Assignment: Only one stretch of the data below is needed. Output the lines from the one with "(158, 222) = (750, 616): purple" up to and including the one with "(154, 264) = (445, 307): black", exactly as they stand.

Provided material:
——————————
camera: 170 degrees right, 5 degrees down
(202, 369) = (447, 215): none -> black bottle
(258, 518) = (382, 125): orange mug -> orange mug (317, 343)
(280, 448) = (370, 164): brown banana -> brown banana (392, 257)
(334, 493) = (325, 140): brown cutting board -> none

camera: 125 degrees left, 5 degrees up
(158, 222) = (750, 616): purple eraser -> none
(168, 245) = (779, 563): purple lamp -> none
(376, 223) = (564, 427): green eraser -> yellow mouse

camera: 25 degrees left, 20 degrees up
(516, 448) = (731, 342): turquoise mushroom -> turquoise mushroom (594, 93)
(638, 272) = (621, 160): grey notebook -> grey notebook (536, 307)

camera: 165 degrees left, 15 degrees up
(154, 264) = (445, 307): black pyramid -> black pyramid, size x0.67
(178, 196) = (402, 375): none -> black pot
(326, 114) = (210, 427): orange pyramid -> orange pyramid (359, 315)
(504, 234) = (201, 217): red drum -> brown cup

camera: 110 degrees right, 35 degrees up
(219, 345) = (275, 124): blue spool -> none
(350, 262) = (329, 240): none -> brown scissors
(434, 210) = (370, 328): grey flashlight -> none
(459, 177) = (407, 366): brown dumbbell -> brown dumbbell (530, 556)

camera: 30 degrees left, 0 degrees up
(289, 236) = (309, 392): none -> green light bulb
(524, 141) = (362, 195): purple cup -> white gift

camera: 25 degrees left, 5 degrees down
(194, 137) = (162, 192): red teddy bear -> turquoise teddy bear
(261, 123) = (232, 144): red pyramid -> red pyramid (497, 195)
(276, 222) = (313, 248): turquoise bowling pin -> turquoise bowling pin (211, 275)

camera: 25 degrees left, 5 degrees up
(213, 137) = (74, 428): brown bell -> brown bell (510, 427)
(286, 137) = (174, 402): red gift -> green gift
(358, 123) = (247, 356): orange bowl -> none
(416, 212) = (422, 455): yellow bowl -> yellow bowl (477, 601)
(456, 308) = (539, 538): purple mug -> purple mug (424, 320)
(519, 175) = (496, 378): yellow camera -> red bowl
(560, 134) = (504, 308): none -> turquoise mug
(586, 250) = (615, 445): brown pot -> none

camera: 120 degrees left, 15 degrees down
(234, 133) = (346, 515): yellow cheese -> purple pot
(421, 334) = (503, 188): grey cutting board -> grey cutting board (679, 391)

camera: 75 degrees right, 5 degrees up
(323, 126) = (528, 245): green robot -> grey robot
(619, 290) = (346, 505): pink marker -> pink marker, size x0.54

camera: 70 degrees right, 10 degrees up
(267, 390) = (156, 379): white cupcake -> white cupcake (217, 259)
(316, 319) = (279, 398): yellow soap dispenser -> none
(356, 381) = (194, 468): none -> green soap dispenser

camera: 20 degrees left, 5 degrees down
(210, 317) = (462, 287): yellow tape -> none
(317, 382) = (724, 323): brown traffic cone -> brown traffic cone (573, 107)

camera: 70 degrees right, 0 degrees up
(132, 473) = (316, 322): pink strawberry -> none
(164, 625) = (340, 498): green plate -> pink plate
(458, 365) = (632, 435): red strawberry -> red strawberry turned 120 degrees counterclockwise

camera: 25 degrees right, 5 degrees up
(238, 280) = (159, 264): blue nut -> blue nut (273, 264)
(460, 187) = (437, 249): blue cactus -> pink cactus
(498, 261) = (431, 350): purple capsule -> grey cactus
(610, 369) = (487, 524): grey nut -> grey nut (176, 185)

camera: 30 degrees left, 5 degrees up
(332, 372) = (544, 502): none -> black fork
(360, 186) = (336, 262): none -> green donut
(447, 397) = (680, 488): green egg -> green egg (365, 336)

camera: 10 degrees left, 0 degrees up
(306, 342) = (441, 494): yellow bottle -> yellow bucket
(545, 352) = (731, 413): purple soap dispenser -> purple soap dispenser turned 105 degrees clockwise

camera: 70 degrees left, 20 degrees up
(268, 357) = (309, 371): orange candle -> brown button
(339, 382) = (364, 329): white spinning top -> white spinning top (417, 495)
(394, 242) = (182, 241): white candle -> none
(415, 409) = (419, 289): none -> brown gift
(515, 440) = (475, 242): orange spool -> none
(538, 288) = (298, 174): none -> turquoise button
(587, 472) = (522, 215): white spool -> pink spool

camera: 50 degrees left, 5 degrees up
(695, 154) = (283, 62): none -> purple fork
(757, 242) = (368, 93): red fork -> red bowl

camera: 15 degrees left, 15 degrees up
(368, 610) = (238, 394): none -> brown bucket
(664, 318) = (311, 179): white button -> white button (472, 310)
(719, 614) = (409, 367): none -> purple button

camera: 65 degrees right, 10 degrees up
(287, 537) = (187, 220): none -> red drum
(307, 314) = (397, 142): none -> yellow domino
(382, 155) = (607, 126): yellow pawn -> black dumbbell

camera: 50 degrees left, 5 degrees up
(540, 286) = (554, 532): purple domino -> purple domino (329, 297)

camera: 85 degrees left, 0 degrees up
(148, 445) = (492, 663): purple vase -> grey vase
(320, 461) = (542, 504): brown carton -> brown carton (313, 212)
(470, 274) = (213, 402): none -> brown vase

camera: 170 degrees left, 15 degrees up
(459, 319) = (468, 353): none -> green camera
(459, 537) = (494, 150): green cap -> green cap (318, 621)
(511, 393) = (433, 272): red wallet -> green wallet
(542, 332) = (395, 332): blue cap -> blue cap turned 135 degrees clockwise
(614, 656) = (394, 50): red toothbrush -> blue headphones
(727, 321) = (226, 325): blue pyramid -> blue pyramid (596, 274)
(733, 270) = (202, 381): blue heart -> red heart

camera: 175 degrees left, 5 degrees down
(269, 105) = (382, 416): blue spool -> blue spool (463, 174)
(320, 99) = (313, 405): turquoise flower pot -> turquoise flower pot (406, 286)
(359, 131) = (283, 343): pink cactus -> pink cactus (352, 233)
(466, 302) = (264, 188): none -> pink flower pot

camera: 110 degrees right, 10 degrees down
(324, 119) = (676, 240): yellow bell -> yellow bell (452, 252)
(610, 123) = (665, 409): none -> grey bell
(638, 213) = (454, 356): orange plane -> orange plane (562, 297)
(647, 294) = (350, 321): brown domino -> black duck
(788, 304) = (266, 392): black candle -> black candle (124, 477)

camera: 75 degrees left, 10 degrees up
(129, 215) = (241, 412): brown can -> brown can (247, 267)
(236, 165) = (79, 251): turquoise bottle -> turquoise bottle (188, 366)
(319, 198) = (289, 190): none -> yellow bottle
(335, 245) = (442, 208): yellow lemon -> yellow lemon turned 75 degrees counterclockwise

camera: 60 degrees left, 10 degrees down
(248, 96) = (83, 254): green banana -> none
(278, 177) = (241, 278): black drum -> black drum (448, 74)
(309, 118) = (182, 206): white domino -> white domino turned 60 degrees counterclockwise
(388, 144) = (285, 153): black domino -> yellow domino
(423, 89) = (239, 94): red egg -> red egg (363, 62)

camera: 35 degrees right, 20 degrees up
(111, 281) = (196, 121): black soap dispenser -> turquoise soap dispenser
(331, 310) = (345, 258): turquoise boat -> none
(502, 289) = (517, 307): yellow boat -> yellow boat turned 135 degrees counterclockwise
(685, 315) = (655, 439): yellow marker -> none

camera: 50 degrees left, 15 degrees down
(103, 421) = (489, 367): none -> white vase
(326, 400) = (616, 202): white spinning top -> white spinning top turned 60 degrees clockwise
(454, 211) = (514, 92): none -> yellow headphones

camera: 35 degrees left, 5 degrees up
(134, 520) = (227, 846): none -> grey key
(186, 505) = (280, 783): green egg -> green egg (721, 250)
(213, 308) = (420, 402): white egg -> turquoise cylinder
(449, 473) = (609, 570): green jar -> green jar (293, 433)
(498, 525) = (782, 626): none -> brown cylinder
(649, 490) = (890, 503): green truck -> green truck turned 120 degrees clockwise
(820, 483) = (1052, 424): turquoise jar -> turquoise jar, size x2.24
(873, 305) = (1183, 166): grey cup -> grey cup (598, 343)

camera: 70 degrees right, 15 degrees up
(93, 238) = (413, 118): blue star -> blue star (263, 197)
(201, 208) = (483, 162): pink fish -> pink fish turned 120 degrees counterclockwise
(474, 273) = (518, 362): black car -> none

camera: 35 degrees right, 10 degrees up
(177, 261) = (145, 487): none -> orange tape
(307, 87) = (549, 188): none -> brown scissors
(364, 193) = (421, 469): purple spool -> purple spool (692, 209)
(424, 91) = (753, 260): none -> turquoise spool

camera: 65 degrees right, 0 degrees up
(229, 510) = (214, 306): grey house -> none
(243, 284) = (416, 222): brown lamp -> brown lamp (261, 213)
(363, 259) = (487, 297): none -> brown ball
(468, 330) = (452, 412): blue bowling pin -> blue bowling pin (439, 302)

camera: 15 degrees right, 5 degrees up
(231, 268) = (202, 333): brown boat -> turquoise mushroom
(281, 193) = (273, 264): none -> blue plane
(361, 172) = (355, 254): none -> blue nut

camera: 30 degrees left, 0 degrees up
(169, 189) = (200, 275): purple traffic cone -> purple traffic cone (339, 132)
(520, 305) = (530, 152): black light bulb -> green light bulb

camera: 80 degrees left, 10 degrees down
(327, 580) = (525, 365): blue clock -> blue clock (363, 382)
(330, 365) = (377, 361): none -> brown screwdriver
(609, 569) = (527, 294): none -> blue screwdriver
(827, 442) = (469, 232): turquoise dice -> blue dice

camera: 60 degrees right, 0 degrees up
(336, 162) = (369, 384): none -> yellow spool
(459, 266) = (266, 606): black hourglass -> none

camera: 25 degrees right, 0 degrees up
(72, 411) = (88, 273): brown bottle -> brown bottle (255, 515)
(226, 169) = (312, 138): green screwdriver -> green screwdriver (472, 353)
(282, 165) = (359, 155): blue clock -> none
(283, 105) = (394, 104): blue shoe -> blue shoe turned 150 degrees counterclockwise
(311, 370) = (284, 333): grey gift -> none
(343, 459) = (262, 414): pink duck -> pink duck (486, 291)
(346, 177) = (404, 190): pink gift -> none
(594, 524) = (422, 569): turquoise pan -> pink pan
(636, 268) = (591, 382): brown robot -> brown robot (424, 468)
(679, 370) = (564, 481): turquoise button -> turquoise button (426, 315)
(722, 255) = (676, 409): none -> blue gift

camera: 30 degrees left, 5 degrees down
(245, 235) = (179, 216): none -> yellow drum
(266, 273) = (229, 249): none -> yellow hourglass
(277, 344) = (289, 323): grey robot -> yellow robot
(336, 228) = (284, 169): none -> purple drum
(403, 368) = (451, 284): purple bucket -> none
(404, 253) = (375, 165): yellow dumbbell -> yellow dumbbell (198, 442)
——————————
Completed task:
(158, 222) = (750, 616): purple eraser -> none
(168, 245) = (779, 563): purple lamp -> none
(376, 223) = (564, 427): green eraser -> yellow mouse

camera: 25 degrees left, 20 degrees up
(516, 448) = (731, 342): turquoise mushroom -> turquoise mushroom (594, 93)
(638, 272) = (621, 160): grey notebook -> grey notebook (536, 307)

camera: 165 degrees left, 15 degrees up
(154, 264) = (445, 307): black pyramid -> black pyramid, size x0.67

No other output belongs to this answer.